■ TASK OBJECTIVE ■
Please repeat the records below exactly, from the first line through the line containing "454,282,546,334 | 45 degrees counterclockwise |", and nothing more.
─── INPUT ───
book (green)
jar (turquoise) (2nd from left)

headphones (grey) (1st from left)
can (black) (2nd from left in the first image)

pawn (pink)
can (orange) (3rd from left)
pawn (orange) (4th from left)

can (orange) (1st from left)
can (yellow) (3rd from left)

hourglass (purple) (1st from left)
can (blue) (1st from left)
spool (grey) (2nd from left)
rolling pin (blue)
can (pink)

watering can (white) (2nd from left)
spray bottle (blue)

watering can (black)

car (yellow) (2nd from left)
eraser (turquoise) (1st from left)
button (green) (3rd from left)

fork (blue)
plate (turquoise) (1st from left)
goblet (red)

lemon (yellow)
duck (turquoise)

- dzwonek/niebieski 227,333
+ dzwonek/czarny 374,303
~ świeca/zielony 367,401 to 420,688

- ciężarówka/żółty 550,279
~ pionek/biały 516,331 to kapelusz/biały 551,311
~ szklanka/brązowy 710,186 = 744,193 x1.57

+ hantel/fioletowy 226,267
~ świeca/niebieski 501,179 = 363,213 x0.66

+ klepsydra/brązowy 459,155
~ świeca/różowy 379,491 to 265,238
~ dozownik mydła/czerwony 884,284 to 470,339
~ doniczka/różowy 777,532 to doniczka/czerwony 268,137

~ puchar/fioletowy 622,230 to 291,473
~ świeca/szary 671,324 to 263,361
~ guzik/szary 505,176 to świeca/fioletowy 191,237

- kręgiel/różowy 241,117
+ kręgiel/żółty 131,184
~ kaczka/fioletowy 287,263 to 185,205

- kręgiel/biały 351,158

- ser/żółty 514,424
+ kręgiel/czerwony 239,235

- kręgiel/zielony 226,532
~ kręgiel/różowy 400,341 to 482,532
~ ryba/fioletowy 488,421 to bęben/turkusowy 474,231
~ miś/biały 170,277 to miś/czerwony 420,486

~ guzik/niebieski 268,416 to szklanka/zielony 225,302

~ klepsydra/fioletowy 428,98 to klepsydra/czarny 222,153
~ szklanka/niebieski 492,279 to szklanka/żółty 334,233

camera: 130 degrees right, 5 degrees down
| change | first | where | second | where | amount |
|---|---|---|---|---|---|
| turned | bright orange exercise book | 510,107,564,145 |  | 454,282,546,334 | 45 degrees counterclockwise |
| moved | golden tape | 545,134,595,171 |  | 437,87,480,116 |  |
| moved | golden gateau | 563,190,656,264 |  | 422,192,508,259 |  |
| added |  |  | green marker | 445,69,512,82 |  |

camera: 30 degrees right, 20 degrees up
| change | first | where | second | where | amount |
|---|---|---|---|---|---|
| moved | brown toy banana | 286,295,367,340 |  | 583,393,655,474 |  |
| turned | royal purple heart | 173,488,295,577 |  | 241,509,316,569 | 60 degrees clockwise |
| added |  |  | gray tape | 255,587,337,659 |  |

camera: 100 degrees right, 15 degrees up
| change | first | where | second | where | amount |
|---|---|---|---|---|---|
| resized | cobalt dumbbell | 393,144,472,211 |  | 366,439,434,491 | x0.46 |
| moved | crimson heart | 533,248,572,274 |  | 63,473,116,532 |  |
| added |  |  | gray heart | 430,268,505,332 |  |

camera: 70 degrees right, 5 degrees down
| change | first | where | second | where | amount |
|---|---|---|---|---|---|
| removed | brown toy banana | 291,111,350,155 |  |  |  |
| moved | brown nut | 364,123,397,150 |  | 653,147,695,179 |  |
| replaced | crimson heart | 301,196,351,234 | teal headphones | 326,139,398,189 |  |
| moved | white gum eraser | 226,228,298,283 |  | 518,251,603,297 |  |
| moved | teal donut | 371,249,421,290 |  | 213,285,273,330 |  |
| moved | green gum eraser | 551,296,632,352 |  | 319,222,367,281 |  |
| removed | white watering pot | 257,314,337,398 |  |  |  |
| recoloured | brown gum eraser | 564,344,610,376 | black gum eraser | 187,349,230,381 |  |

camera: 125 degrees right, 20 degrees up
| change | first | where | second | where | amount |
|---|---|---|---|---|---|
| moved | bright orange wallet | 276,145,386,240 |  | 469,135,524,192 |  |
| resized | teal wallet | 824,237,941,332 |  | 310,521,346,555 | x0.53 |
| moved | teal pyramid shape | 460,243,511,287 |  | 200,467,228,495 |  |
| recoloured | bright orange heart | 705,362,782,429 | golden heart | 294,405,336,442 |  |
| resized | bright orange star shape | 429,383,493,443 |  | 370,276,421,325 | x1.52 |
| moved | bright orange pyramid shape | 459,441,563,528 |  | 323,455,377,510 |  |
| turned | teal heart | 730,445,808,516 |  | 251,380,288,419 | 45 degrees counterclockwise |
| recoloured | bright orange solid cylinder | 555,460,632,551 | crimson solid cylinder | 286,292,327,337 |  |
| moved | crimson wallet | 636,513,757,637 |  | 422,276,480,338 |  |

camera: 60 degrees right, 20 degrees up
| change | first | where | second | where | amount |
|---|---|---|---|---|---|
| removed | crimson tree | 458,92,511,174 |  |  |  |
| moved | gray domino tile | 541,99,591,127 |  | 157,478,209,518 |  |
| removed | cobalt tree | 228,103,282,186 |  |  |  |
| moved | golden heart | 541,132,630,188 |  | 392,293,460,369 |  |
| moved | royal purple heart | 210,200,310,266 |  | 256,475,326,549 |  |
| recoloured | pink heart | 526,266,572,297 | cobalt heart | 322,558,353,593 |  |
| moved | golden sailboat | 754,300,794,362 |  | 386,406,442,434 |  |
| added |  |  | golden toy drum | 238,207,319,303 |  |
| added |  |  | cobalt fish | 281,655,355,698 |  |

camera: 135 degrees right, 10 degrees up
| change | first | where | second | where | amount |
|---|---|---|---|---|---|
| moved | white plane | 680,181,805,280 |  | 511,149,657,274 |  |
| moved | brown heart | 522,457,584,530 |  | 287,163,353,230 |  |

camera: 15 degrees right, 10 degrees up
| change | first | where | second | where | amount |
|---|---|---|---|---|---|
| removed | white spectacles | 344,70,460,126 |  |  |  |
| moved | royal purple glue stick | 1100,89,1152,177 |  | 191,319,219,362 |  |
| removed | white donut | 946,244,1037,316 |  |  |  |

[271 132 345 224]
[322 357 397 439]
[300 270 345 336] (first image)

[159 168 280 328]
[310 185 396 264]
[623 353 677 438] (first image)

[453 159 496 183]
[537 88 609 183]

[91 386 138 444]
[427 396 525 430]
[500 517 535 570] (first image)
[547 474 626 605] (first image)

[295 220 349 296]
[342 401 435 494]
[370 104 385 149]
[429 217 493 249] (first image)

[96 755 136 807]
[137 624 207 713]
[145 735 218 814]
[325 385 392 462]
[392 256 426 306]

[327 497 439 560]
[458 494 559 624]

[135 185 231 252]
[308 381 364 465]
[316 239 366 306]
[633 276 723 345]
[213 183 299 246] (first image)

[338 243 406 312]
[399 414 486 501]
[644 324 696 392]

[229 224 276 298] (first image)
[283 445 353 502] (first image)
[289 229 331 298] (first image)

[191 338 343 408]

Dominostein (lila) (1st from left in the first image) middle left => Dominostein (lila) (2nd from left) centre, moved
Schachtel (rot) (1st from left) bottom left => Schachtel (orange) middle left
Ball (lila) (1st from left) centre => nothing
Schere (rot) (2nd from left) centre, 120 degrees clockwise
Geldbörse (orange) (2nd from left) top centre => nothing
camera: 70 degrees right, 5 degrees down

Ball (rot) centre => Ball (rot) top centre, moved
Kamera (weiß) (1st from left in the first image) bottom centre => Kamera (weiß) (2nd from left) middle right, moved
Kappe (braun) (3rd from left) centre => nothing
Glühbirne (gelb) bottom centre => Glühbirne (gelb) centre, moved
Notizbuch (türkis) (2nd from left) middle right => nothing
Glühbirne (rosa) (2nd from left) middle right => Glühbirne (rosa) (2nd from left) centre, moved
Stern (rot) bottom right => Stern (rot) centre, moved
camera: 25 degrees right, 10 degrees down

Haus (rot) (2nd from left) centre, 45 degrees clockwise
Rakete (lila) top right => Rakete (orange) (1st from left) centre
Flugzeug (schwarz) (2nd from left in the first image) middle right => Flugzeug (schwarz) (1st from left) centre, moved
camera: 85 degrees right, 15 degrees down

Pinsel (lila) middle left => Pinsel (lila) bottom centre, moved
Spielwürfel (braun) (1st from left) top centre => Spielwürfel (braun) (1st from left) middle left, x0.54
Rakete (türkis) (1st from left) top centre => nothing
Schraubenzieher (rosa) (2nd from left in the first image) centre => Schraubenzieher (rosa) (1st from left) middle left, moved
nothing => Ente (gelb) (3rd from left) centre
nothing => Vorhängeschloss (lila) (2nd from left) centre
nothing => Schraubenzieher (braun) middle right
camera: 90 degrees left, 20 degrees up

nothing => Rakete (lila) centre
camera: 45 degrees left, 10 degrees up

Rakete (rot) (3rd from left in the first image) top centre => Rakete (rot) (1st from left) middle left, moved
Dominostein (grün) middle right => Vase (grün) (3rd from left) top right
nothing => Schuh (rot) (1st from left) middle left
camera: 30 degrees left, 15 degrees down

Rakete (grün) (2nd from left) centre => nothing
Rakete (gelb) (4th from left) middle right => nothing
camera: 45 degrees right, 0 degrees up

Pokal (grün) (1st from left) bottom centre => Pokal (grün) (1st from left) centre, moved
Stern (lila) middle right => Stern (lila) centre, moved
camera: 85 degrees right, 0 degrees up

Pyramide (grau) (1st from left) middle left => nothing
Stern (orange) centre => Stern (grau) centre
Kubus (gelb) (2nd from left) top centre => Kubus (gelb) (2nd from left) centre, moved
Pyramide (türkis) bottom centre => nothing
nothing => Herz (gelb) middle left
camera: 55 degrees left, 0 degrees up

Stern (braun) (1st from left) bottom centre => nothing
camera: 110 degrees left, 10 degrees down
───
■ SOLUTION ■
book (green)
jar (turquoise) (2nd from left)

headphones (grey) (1st from left)
can (black) (2nd from left in the first image)

pawn (pink)
can (orange) (3rd from left)
pawn (orange) (4th from left)

can (orange) (1st from left)
can (yellow) (3rd from left)

hourglass (purple) (1st from left)
can (blue) (1st from left)
spool (grey) (2nd from left)
rolling pin (blue)
can (pink)

watering can (white) (2nd from left)
spray bottle (blue)

watering can (black)

car (yellow) (2nd from left)
eraser (turquoise) (1st from left)
button (green) (3rd from left)

fork (blue)
plate (turquoise) (1st from left)
goblet (red)

lemon (yellow)
duck (turquoise)

- dzwonek/niebieski 227,333
+ dzwonek/czarny 374,303
~ świeca/zielony 367,401 to 420,688

- ciężarówka/żółty 550,279
~ pionek/biały 516,331 to kapelusz/biały 551,311
~ szklanka/brązowy 710,186 = 744,193 x1.57

+ hantel/fioletowy 226,267
~ świeca/niebieski 501,179 = 363,213 x0.66

+ klepsydra/brązowy 459,155
~ świeca/różowy 379,491 to 265,238
~ dozownik mydła/czerwony 884,284 to 470,339
~ doniczka/różowy 777,532 to doniczka/czerwony 268,137

~ puchar/fioletowy 622,230 to 291,473
~ świeca/szary 671,324 to 263,361
~ guzik/szary 505,176 to świeca/fioletowy 191,237

- kręgiel/różowy 241,117
+ kręgiel/żółty 131,184
~ kaczka/fioletowy 287,263 to 185,205

- kręgiel/biały 351,158

- ser/żółty 514,424
+ kręgiel/czerwony 239,235

- kręgiel/zielony 226,532
~ kręgiel/różowy 400,341 to 482,532
~ ryba/fioletowy 488,421 to bęben/turkusowy 474,231
~ miś/biały 170,277 to miś/czerwony 420,486

~ guzik/niebieski 268,416 to szklanka/zielony 225,302

~ klepsydra/fioletowy 428,98 to klepsydra/czarny 222,153
~ szklanka/niebieski 492,279 to szklanka/żółty 334,233

camera: 130 degrees right, 5 degrees down
| change | first | where | second | where | amount |
|---|---|---|---|---|---|
| turned | bright orange exercise book | 510,107,564,145 |  | 454,282,546,334 | 45 degrees counterclockwise |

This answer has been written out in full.